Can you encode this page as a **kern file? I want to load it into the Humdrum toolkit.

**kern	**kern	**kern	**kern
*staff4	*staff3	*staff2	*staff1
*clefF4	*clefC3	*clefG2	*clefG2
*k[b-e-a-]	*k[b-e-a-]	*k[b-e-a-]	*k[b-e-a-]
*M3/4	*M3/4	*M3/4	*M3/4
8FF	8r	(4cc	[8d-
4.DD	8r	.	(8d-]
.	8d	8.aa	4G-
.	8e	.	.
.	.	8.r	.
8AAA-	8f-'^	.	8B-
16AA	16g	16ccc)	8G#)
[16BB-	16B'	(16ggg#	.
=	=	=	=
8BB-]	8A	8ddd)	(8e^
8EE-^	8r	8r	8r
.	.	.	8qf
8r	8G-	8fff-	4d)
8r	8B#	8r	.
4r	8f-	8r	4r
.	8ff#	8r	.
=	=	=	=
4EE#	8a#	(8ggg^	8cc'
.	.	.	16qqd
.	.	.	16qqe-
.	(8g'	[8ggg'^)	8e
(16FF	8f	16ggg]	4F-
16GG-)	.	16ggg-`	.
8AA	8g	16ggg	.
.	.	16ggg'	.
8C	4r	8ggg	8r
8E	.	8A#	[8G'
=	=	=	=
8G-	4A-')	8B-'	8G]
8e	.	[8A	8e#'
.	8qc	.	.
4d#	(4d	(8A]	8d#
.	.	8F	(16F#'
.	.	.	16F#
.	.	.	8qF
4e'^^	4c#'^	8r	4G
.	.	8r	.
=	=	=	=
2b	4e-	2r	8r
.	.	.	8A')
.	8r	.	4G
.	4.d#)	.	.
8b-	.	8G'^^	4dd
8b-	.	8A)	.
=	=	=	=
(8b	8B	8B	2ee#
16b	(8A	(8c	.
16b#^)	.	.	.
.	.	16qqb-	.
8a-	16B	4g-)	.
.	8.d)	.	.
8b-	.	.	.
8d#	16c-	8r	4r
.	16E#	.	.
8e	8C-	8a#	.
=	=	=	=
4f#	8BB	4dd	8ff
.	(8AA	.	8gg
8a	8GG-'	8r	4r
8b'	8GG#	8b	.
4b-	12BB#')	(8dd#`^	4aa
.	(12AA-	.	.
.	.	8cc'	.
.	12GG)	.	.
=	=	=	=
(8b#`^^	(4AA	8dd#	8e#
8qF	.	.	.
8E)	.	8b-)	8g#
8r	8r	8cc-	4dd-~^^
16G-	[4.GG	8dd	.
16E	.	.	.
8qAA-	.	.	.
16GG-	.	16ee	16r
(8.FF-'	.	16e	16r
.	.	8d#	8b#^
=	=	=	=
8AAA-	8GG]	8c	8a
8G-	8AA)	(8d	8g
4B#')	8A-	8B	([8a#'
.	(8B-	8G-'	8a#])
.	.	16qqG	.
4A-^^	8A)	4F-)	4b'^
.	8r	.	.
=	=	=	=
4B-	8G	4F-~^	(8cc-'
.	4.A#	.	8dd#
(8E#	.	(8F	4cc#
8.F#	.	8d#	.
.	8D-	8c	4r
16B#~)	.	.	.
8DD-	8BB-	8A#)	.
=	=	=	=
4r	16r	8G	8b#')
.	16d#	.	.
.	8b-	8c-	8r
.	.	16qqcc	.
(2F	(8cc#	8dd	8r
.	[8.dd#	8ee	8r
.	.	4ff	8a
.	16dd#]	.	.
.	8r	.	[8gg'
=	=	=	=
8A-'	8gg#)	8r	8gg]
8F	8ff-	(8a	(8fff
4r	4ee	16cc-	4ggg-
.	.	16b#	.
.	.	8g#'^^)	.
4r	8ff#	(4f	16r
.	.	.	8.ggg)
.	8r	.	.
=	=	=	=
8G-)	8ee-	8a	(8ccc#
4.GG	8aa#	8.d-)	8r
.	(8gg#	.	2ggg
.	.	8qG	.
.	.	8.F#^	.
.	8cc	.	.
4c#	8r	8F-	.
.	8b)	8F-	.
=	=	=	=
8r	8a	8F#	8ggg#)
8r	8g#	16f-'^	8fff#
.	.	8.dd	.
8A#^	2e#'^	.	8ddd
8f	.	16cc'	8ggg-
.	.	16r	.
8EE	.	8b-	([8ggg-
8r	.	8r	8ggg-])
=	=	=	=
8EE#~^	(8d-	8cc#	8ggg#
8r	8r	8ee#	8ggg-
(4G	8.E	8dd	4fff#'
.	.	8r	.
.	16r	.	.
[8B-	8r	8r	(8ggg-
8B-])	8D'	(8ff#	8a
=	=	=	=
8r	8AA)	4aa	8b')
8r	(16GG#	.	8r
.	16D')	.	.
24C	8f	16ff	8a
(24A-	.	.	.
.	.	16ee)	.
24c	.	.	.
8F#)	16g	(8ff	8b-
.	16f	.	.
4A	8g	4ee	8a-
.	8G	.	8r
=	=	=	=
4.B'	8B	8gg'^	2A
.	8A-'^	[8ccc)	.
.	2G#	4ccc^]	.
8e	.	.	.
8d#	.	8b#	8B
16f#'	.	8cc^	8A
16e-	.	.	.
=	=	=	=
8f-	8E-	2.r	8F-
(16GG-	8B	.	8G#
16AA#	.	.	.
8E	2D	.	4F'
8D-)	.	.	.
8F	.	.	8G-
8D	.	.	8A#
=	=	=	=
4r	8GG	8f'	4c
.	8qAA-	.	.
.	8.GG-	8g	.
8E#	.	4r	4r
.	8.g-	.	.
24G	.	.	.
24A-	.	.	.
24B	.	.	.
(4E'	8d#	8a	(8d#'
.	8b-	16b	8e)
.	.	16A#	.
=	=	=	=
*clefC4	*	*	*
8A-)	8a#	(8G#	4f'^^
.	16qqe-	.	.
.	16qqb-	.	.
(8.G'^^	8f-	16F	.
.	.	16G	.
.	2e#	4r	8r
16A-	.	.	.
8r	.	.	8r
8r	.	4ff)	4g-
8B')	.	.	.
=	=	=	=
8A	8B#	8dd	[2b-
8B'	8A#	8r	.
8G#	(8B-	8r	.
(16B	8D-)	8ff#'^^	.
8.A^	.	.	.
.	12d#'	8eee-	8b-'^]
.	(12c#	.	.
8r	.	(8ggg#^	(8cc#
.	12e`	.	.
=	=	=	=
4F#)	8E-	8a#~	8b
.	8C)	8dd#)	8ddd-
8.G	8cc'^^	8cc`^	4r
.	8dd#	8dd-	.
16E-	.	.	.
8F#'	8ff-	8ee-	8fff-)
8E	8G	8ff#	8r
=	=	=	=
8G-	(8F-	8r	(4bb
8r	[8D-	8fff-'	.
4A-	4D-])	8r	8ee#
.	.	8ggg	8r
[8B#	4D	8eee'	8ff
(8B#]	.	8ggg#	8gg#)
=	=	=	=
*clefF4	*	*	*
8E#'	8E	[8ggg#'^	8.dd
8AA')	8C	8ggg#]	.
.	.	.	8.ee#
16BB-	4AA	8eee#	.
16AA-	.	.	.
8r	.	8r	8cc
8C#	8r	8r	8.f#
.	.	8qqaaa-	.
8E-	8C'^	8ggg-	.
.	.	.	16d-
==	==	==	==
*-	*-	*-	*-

* [AIM OF THE EXERCISE]: List each line of the data that contains the string "kern".

* [RESULT OF THIS EXERCISE]:
Can you encode this page as a **kern file? I want to load it into the Humdrum toolkit.
**kern	**kern	**kern	**kern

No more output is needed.